Scene comparison data:
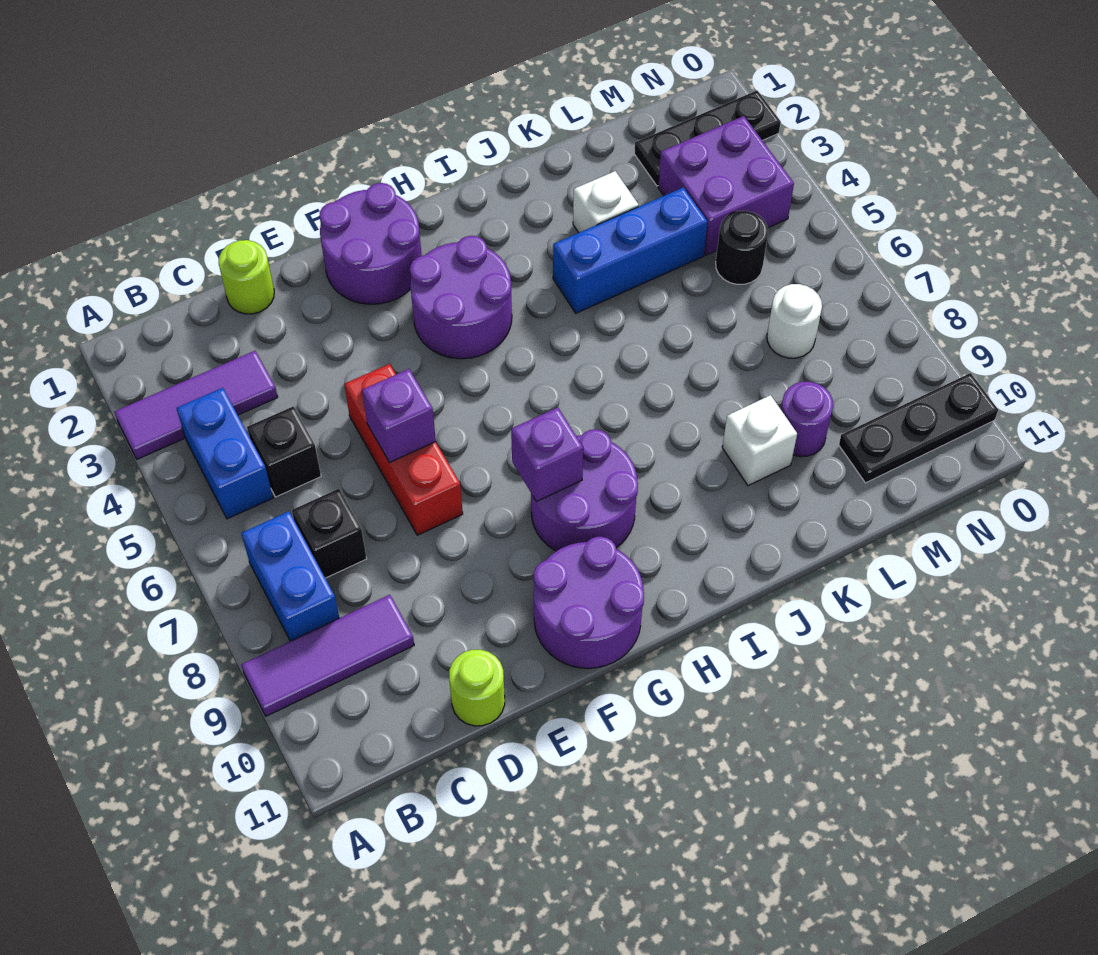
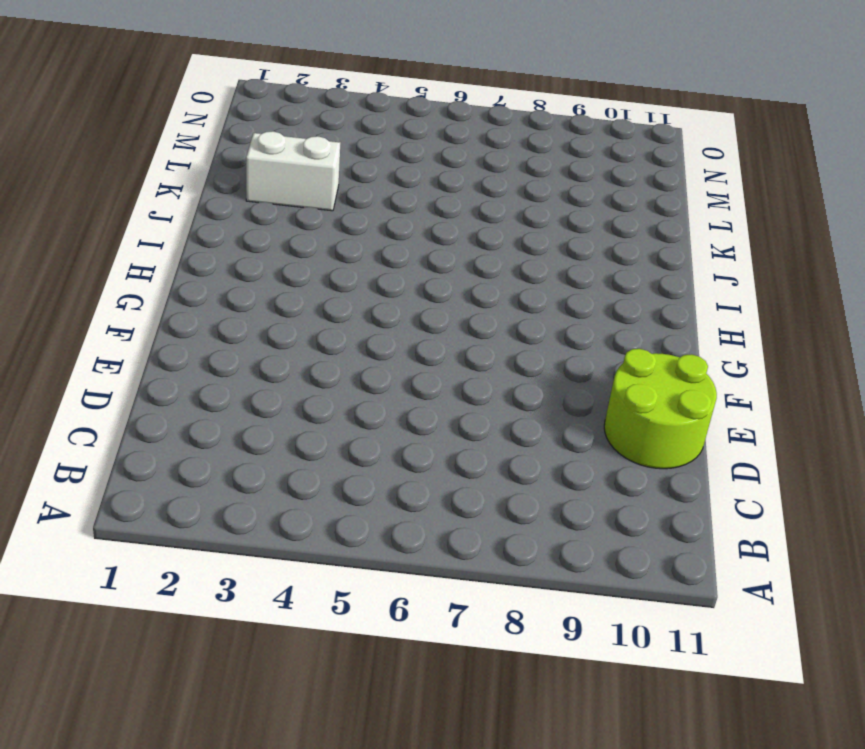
lime round brick D10:E11 level 1 -> lime round brick D11 level 1
white brick K2:K3 level 1 -> white brick K3 level 1
none -> purple tile A3:C3 level 1
none -> purple tile A9:C9 level 1
none -> blue brick B4:B5 level 1

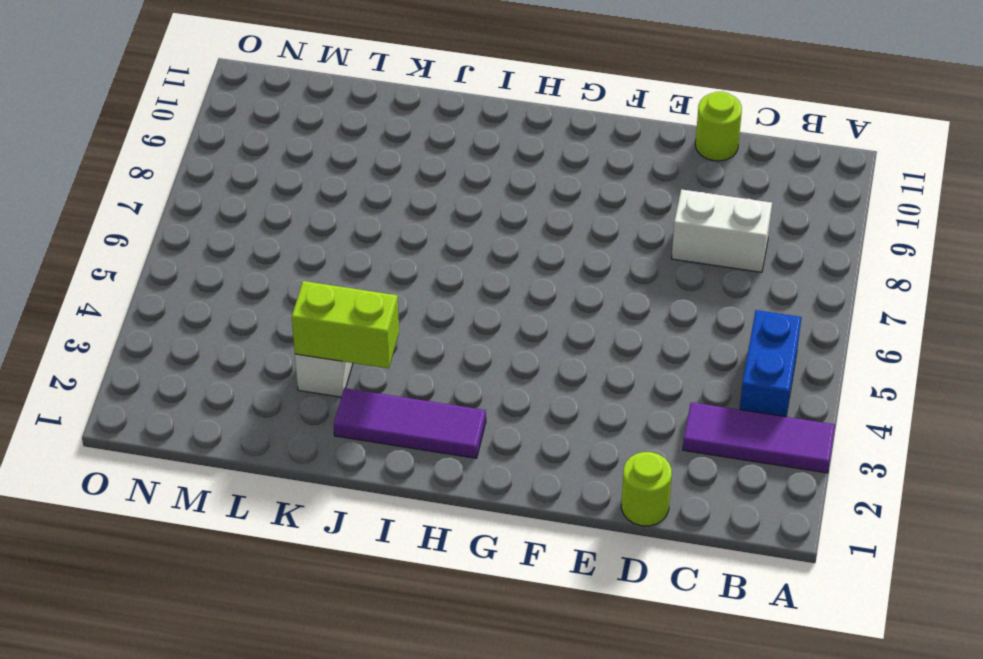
white brick C8:D8 level 1 -> none
purple tile H2:J2 level 1 -> purple tile A9:C9 level 1
lime brick J3:K3 level 2 -> none
none -> blue brick B7:B8 level 1
none -> black brick C5 level 1
none -> black brick C7 level 1

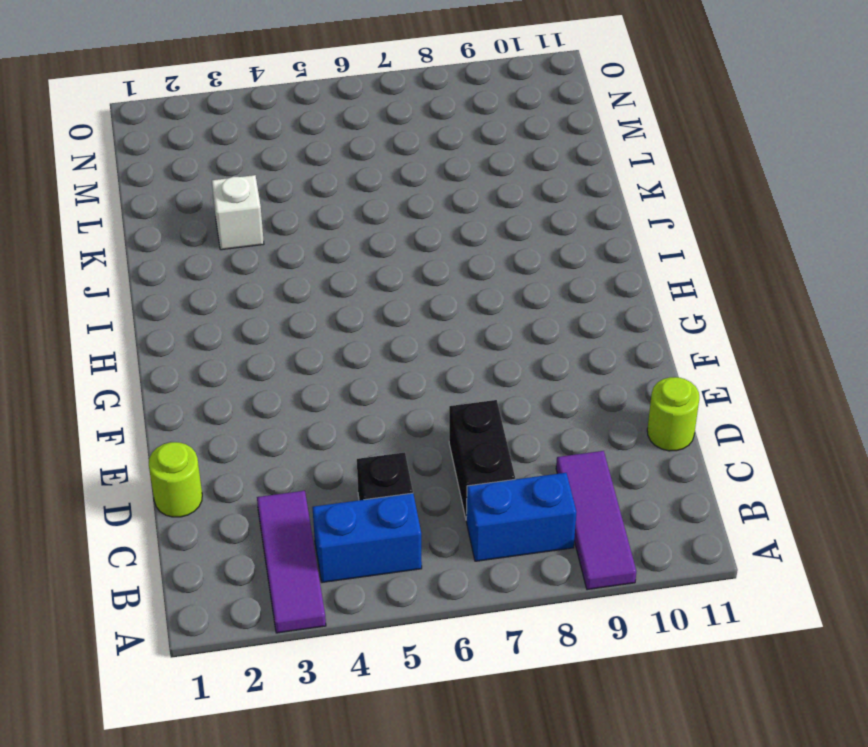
black brick C7:D7 level 1 -> black brick C7 level 1
none -> red brick E5:E7 level 1
none -> purple round brick F1:G2 level 1
none -> purple round brick F10:G11 level 1

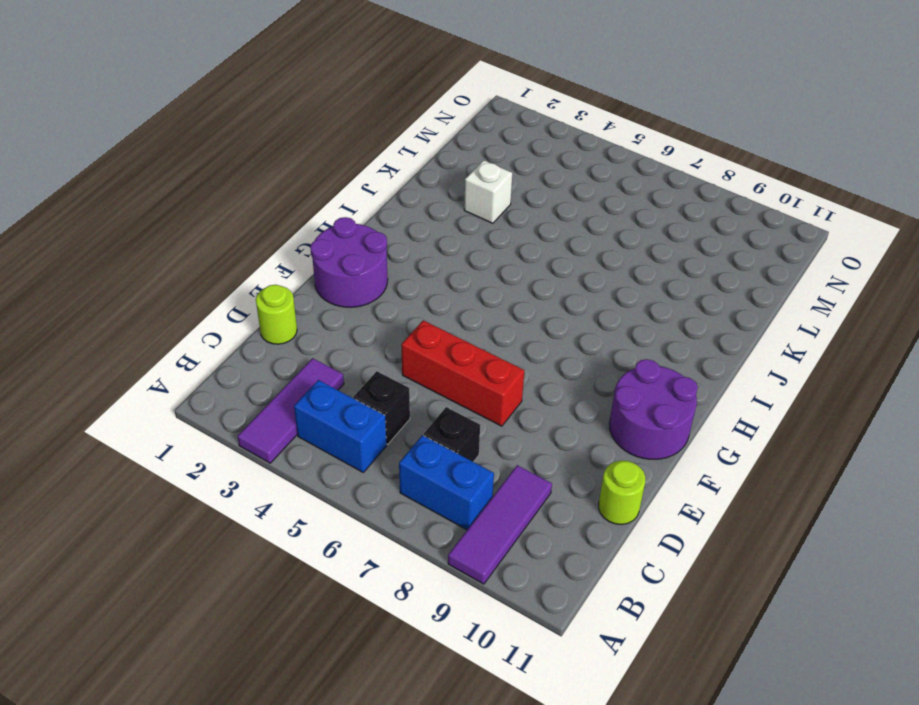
none -> purple round brick G3:H4 level 1
none -> purple round brick G8:H9 level 1
none -> blue brick J4:L4 level 1

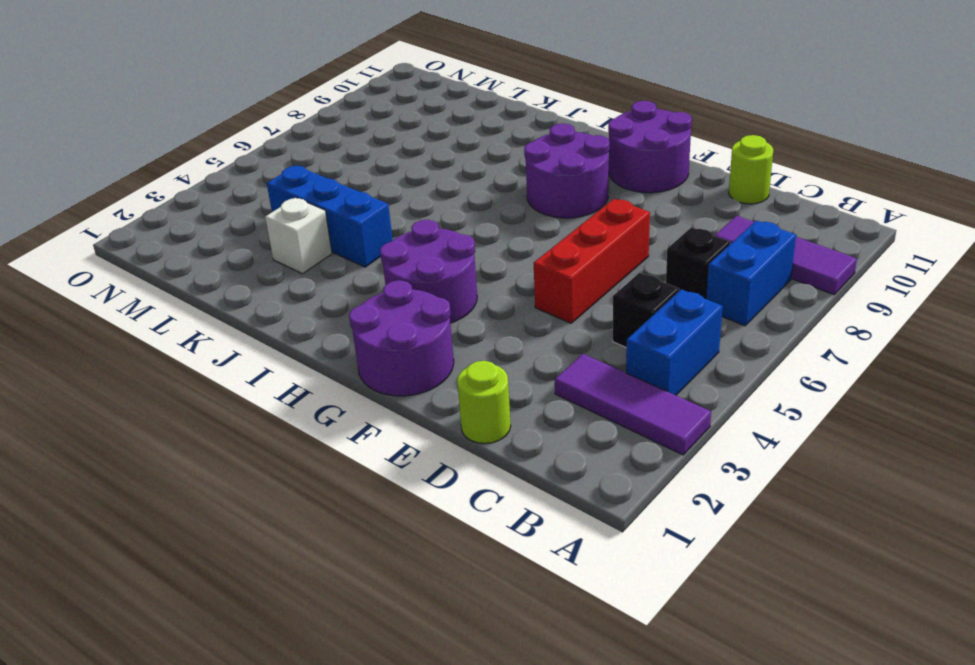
none -> white brick K9 level 1
none -> purple round brick L9 level 1
none -> black plate M2:O2 level 1

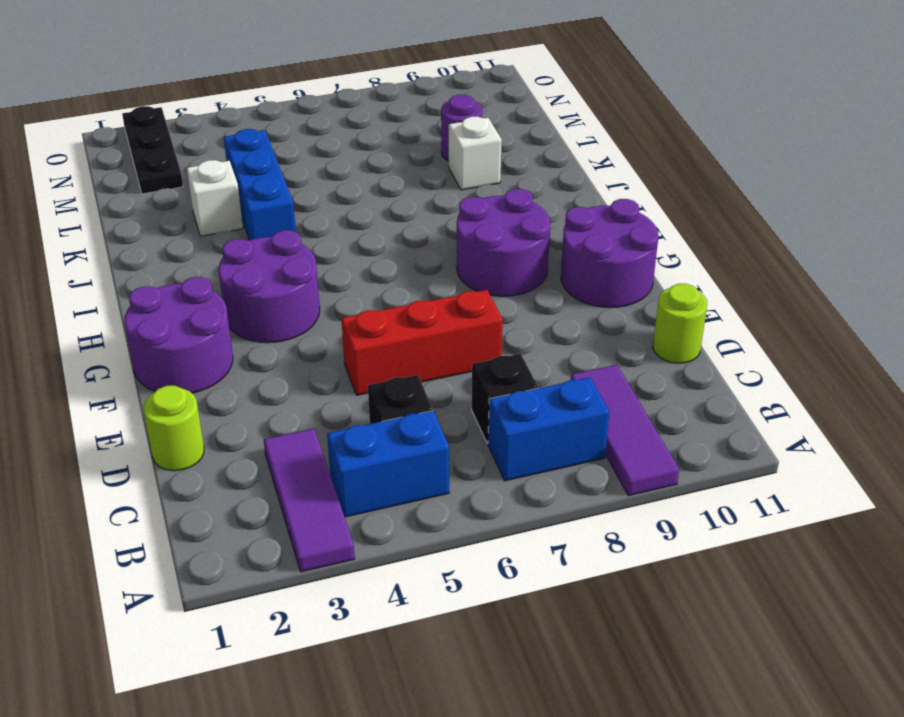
none -> purple brick M3:N4 level 1
none -> black round brick M5 level 1
none -> white round brick M7 level 1

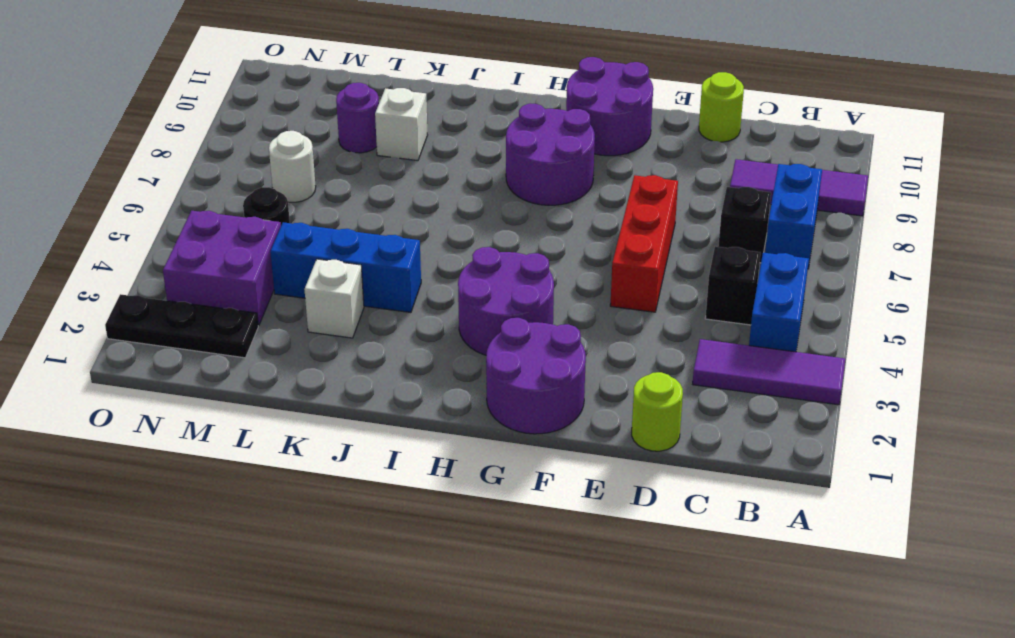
none -> black plate M10:O10 level 1
none -> purple brick E6 level 2
none -> purple brick G8 level 2

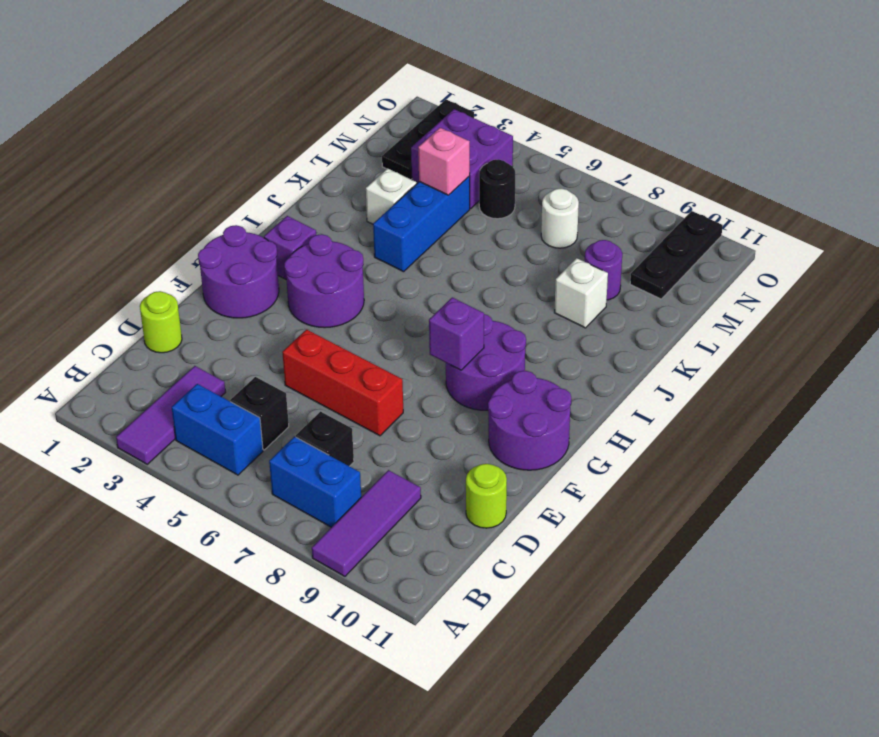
purple brick H2 level 1 -> purple brick E6 level 2
pink brick L4 level 2 -> none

_Problem_
All lines of the entries containing the string "purple" must be shown in full.

_Result of this task_
none -> purple tile A3:C3 level 1
none -> purple tile A9:C9 level 1
purple tile H2:J2 level 1 -> purple tile A9:C9 level 1
none -> purple round brick F1:G2 level 1
none -> purple round brick F10:G11 level 1
none -> purple round brick G3:H4 level 1
none -> purple round brick G8:H9 level 1
none -> purple round brick L9 level 1
none -> purple brick M3:N4 level 1
none -> purple brick E6 level 2
none -> purple brick G8 level 2
purple brick H2 level 1 -> purple brick E6 level 2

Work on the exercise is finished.